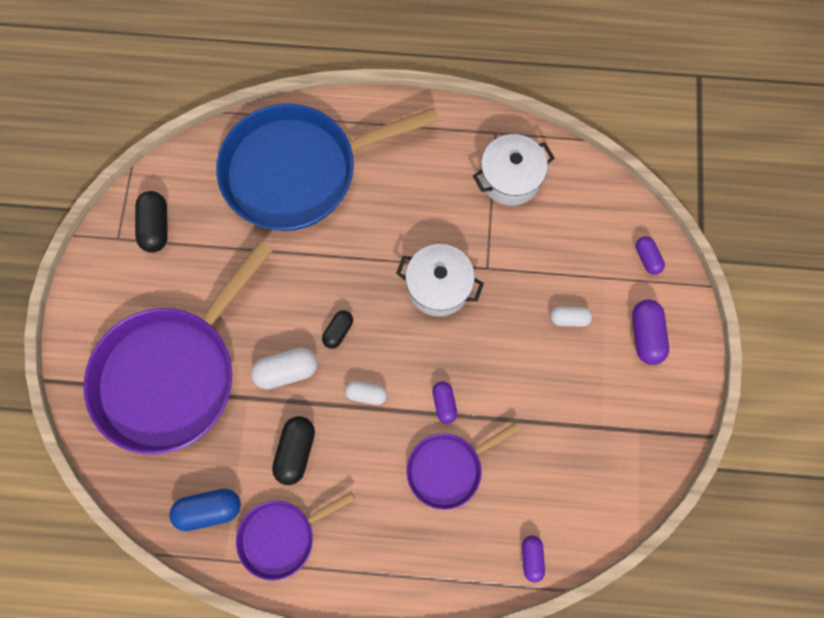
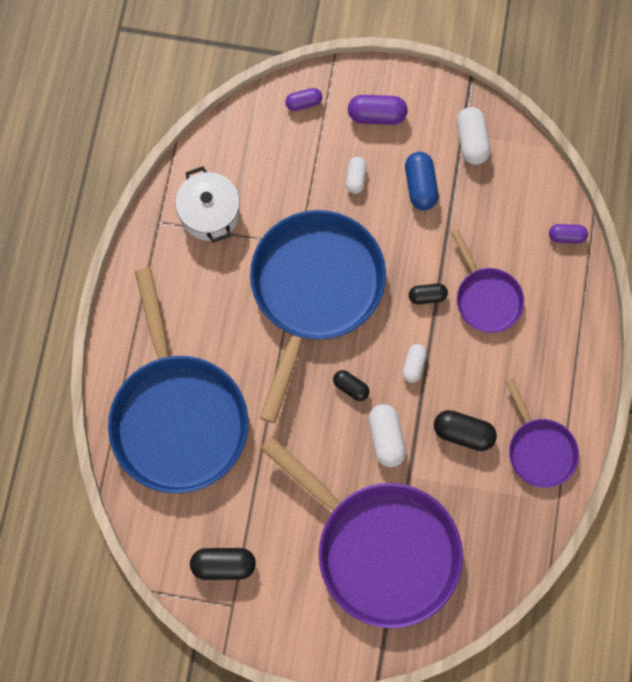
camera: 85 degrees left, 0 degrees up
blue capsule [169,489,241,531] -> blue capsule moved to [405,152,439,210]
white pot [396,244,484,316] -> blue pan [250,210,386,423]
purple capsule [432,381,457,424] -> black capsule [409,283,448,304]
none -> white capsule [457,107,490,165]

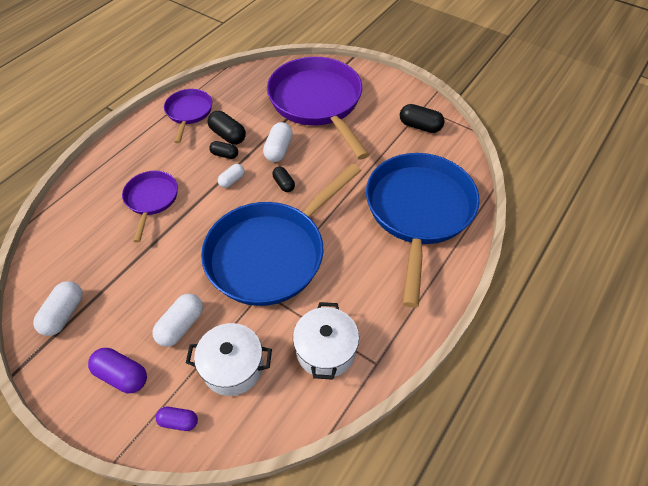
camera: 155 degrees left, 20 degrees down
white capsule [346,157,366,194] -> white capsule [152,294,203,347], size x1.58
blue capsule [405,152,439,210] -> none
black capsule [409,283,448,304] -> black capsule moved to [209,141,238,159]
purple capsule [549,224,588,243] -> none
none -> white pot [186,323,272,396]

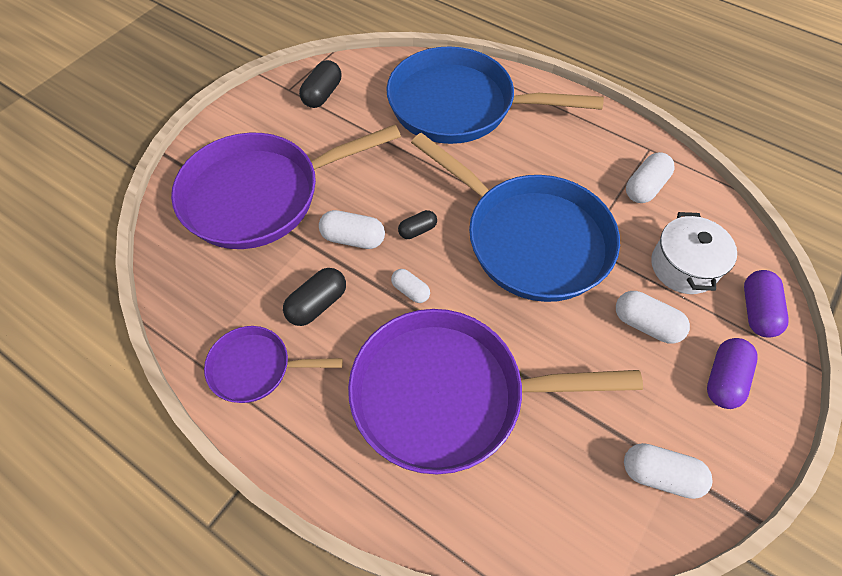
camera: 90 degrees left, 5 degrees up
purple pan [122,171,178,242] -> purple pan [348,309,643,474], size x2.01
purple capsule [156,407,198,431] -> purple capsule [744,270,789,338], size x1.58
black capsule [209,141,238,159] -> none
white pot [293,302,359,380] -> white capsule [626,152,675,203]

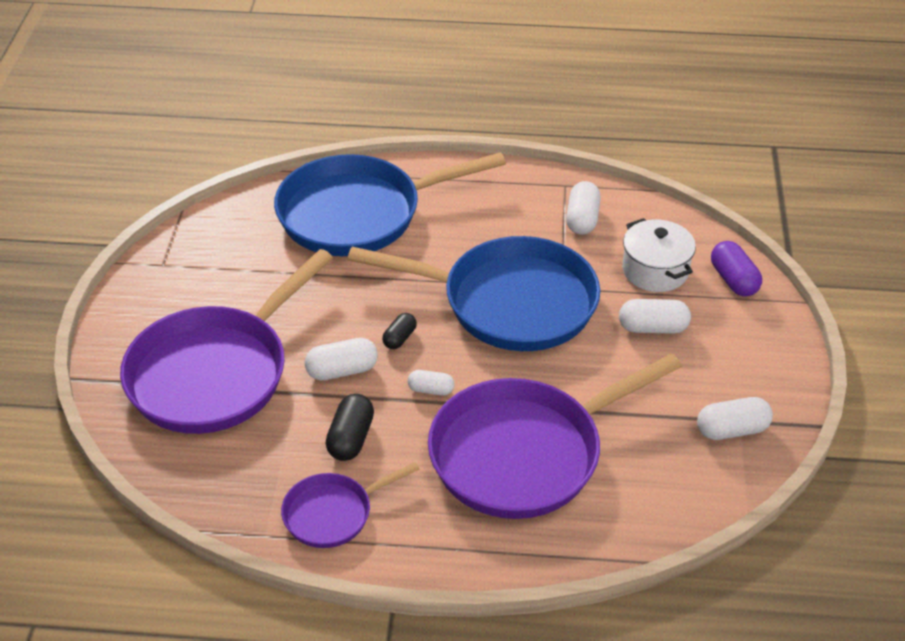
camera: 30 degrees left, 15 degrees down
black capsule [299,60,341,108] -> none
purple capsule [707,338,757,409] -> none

════════

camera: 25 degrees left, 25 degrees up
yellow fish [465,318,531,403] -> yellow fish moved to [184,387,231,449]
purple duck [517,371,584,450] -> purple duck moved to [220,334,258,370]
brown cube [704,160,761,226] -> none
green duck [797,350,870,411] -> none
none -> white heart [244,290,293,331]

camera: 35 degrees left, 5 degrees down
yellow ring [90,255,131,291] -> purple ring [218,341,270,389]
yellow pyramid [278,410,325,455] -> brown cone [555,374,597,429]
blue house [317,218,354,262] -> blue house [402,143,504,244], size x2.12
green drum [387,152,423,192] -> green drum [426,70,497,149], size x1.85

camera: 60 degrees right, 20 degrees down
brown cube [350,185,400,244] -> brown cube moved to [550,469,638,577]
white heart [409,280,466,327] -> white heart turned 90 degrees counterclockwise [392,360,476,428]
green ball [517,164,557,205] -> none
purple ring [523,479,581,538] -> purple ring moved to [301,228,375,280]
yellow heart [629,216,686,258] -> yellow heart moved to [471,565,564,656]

════════

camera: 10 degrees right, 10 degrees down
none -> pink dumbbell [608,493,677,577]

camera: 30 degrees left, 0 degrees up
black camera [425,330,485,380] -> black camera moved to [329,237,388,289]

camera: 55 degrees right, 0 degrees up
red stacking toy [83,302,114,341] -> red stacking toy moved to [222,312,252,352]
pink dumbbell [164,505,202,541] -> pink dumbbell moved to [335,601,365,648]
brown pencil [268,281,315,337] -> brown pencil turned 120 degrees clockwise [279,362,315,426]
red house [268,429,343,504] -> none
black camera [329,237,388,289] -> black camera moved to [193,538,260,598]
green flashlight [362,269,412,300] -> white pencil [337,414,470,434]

════════

> _Exercise details_: In the material above, find the line containing "camera: 35 degrees left, 5 degrees down" and the line containing "green ball [517,164,557,205] -> none", then write out exactly those two lines and every line between them, and nothing more.

> _Response to the task_:
camera: 35 degrees left, 5 degrees down
yellow ring [90,255,131,291] -> purple ring [218,341,270,389]
yellow pyramid [278,410,325,455] -> brown cone [555,374,597,429]
blue house [317,218,354,262] -> blue house [402,143,504,244], size x2.12
green drum [387,152,423,192] -> green drum [426,70,497,149], size x1.85

camera: 60 degrees right, 20 degrees down
brown cube [350,185,400,244] -> brown cube moved to [550,469,638,577]
white heart [409,280,466,327] -> white heart turned 90 degrees counterclockwise [392,360,476,428]
green ball [517,164,557,205] -> none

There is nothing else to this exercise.